Coordinate-based change listings
______
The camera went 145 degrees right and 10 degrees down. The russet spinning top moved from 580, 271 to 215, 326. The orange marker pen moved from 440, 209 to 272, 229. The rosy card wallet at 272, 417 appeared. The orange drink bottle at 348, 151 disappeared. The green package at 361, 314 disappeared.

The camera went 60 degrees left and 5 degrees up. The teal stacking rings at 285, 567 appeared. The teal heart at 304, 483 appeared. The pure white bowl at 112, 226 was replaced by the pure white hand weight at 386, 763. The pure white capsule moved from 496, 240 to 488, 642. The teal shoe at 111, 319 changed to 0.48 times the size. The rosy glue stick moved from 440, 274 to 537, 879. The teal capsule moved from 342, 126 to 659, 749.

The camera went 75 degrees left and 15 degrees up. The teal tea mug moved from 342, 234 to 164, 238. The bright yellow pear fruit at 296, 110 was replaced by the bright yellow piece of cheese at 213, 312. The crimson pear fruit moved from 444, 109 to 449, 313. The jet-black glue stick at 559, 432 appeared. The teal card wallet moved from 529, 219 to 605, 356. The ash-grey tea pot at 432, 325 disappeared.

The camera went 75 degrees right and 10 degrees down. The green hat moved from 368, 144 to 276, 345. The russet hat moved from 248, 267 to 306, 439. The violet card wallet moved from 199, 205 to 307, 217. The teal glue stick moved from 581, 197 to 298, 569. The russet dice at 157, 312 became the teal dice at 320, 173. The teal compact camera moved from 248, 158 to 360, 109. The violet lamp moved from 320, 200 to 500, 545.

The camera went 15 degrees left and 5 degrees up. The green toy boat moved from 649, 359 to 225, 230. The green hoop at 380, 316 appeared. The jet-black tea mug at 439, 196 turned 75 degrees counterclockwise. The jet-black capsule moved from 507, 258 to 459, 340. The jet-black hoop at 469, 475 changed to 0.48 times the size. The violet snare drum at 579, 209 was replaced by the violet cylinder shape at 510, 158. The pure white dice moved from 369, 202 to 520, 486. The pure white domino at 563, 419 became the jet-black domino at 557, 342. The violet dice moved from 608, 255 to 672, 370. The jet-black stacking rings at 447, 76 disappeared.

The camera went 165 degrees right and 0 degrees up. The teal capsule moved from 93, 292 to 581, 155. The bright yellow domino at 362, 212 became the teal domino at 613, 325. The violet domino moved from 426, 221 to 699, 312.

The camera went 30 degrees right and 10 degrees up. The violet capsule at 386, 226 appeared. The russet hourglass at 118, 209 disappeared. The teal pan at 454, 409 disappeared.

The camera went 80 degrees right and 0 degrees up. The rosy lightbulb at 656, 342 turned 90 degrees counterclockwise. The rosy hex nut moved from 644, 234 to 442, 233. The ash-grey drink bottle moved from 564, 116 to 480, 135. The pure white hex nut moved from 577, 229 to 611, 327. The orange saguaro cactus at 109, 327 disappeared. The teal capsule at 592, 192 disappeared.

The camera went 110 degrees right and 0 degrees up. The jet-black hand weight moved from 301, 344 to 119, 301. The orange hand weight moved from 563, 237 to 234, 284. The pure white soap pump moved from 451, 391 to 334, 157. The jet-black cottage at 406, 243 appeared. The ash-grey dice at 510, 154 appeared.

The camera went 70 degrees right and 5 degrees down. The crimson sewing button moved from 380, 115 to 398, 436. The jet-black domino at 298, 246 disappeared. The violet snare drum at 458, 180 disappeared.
______
WHAT TO PRODUCE
Once you have read the entries, write them out again without altering a single character.

PROBLEM SOLUTION
The camera went 145 degrees right and 10 degrees down. The russet spinning top moved from 580, 271 to 215, 326. The orange marker pen moved from 440, 209 to 272, 229. The rosy card wallet at 272, 417 appeared. The orange drink bottle at 348, 151 disappeared. The green package at 361, 314 disappeared.

The camera went 60 degrees left and 5 degrees up. The teal stacking rings at 285, 567 appeared. The teal heart at 304, 483 appeared. The pure white bowl at 112, 226 was replaced by the pure white hand weight at 386, 763. The pure white capsule moved from 496, 240 to 488, 642. The teal shoe at 111, 319 changed to 0.48 times the size. The rosy glue stick moved from 440, 274 to 537, 879. The teal capsule moved from 342, 126 to 659, 749.

The camera went 75 degrees left and 15 degrees up. The teal tea mug moved from 342, 234 to 164, 238. The bright yellow pear fruit at 296, 110 was replaced by the bright yellow piece of cheese at 213, 312. The crimson pear fruit moved from 444, 109 to 449, 313. The jet-black glue stick at 559, 432 appeared. The teal card wallet moved from 529, 219 to 605, 356. The ash-grey tea pot at 432, 325 disappeared.

The camera went 75 degrees right and 10 degrees down. The green hat moved from 368, 144 to 276, 345. The russet hat moved from 248, 267 to 306, 439. The violet card wallet moved from 199, 205 to 307, 217. The teal glue stick moved from 581, 197 to 298, 569. The russet dice at 157, 312 became the teal dice at 320, 173. The teal compact camera moved from 248, 158 to 360, 109. The violet lamp moved from 320, 200 to 500, 545.

The camera went 15 degrees left and 5 degrees up. The green toy boat moved from 649, 359 to 225, 230. The green hoop at 380, 316 appeared. The jet-black tea mug at 439, 196 turned 75 degrees counterclockwise. The jet-black capsule moved from 507, 258 to 459, 340. The jet-black hoop at 469, 475 changed to 0.48 times the size. The violet snare drum at 579, 209 was replaced by the violet cylinder shape at 510, 158. The pure white dice moved from 369, 202 to 520, 486. The pure white domino at 563, 419 became the jet-black domino at 557, 342. The violet dice moved from 608, 255 to 672, 370. The jet-black stacking rings at 447, 76 disappeared.

The camera went 165 degrees right and 0 degrees up. The teal capsule moved from 93, 292 to 581, 155. The bright yellow domino at 362, 212 became the teal domino at 613, 325. The violet domino moved from 426, 221 to 699, 312.

The camera went 30 degrees right and 10 degrees up. The violet capsule at 386, 226 appeared. The russet hourglass at 118, 209 disappeared. The teal pan at 454, 409 disappeared.

The camera went 80 degrees right and 0 degrees up. The rosy lightbulb at 656, 342 turned 90 degrees counterclockwise. The rosy hex nut moved from 644, 234 to 442, 233. The ash-grey drink bottle moved from 564, 116 to 480, 135. The pure white hex nut moved from 577, 229 to 611, 327. The orange saguaro cactus at 109, 327 disappeared. The teal capsule at 592, 192 disappeared.

The camera went 110 degrees right and 0 degrees up. The jet-black hand weight moved from 301, 344 to 119, 301. The orange hand weight moved from 563, 237 to 234, 284. The pure white soap pump moved from 451, 391 to 334, 157. The jet-black cottage at 406, 243 appeared. The ash-grey dice at 510, 154 appeared.

The camera went 70 degrees right and 5 degrees down. The crimson sewing button moved from 380, 115 to 398, 436. The jet-black domino at 298, 246 disappeared. The violet snare drum at 458, 180 disappeared.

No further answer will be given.